[WHAT THE TASK ASKS]:
Would you transcribe the whole listing exactly, minus its pictures?

[DATASET CONTENT]:
=== Begin Enclosure ===
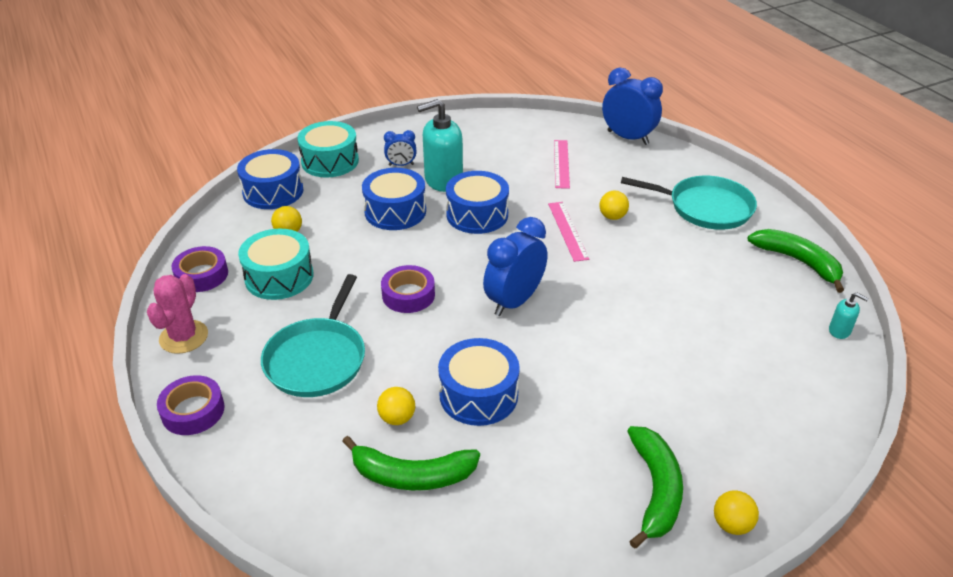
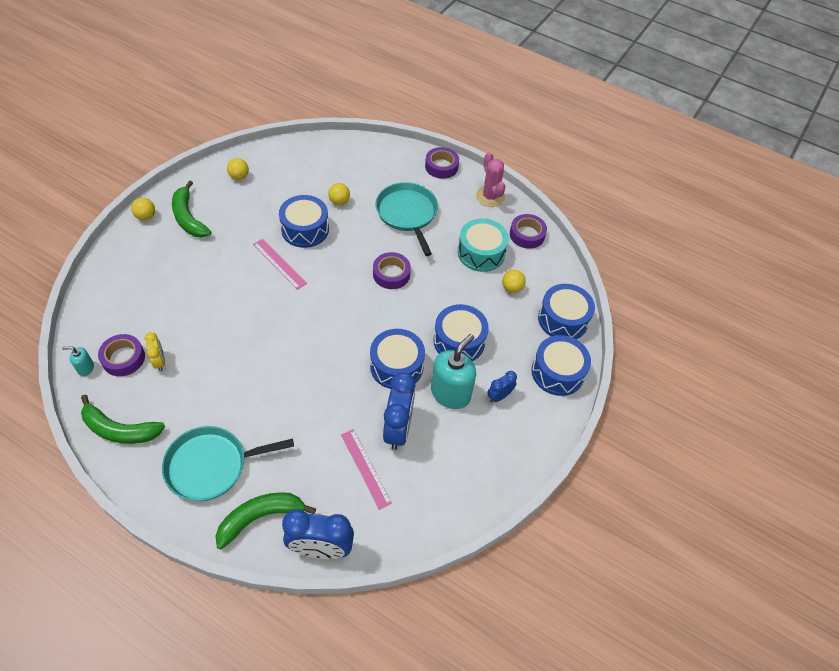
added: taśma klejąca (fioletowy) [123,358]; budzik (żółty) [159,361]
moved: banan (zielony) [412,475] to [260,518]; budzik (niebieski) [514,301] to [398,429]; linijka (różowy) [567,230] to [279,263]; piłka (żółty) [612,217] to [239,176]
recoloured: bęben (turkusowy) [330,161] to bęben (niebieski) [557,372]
=== End Enclosure ===
[EXERCISE ANSWER]:
added: taśma klejąca (fioletowy) [123,358]; budzik (żółty) [159,361]
moved: banan (zielony) [412,475] to [260,518]; budzik (niebieski) [514,301] to [398,429]; linijka (różowy) [567,230] to [279,263]; piłka (żółty) [612,217] to [239,176]
recoloured: bęben (turkusowy) [330,161] to bęben (niebieski) [557,372]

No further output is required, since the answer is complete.